Exercise brief: In the entries that follow, find each line with the word "purple" and copy it.

===

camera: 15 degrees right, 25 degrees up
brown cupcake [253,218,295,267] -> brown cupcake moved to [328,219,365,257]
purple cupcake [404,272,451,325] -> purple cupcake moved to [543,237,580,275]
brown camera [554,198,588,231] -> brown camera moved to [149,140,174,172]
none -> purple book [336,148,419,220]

===

Your response:
purple cupcake [404,272,451,325] -> purple cupcake moved to [543,237,580,275]
none -> purple book [336,148,419,220]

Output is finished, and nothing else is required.